§ Dataset extract
+++

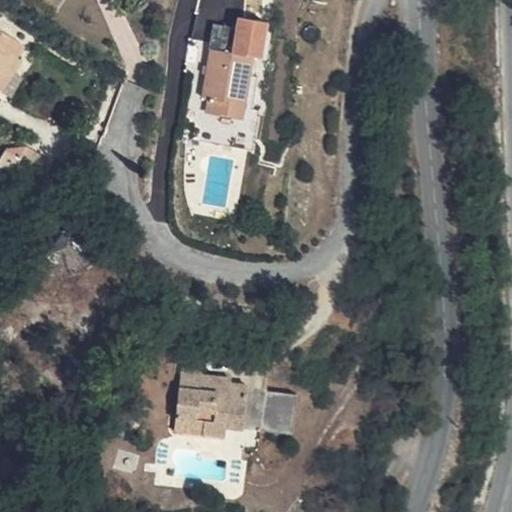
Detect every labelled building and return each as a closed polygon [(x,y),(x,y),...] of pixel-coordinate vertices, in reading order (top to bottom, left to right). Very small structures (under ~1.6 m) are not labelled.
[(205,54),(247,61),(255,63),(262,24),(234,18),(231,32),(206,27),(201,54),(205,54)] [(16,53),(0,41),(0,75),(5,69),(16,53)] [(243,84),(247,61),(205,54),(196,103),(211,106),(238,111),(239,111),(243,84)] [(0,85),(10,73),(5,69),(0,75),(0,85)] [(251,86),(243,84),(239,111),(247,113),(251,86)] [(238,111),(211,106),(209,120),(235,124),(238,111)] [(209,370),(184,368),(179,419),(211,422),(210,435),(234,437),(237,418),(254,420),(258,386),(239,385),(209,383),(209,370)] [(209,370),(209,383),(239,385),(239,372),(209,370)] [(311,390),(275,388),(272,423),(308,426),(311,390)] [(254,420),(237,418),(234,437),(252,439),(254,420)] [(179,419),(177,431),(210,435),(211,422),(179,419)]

+++

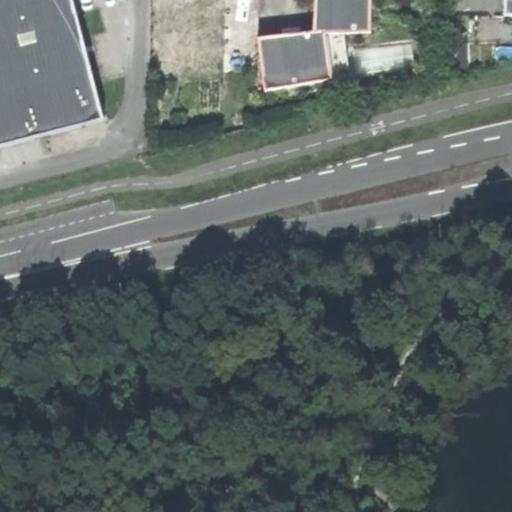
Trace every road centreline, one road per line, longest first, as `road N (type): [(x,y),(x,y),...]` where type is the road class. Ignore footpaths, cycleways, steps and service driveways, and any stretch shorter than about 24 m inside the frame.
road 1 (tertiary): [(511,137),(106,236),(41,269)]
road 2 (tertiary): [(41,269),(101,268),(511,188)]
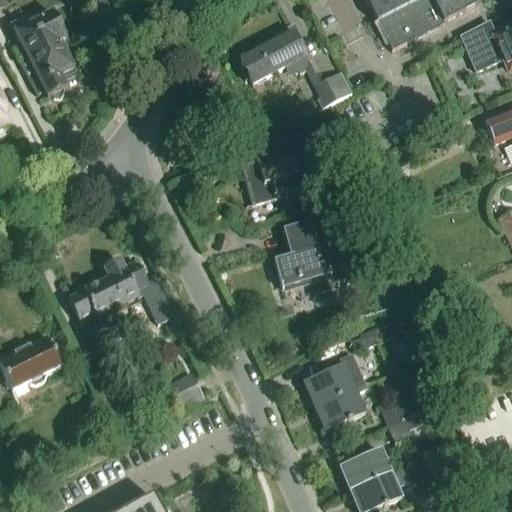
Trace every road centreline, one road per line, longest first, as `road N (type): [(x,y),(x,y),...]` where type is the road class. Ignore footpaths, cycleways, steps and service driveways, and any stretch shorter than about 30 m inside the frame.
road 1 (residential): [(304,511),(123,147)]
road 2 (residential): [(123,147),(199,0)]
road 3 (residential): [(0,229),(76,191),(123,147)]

+++

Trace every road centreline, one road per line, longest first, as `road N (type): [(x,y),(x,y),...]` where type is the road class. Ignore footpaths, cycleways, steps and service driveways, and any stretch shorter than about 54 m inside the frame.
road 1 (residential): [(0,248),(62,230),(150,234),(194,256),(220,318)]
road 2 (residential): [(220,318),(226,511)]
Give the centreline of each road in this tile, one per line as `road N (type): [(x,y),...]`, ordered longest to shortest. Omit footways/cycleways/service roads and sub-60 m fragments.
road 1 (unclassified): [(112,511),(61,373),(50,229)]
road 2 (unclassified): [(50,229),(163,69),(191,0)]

+++

§ Task brief
Please select and copy each line of the records above that contains the string "steps". Case counts, so match only that exact capitalization.

§ Response for this exercise
Trace every road centreline, one road per line, longest first, as `road N (type): [(x,y),(x,y),...]` where type is the road class. Ignore footpaths, cycleways, steps and service driveways, and any stretch shorter than about 24 m inside the frame.
Trace every road centreline, one road per line, longest first, as `road N (type): [(x,y),(x,y),...]` where type is the road class. Ignore footpaths, cycleways, steps and service driveways, and any stretch shorter than about 30 m inside the frame.
Trace every road centreline, one road per line, longest first, as `road N (type): [(x,y),(x,y),...]` where type is the road class. Ignore footpaths, cycleways, steps and service driveways, and any stretch shorter than about 54 m inside the frame.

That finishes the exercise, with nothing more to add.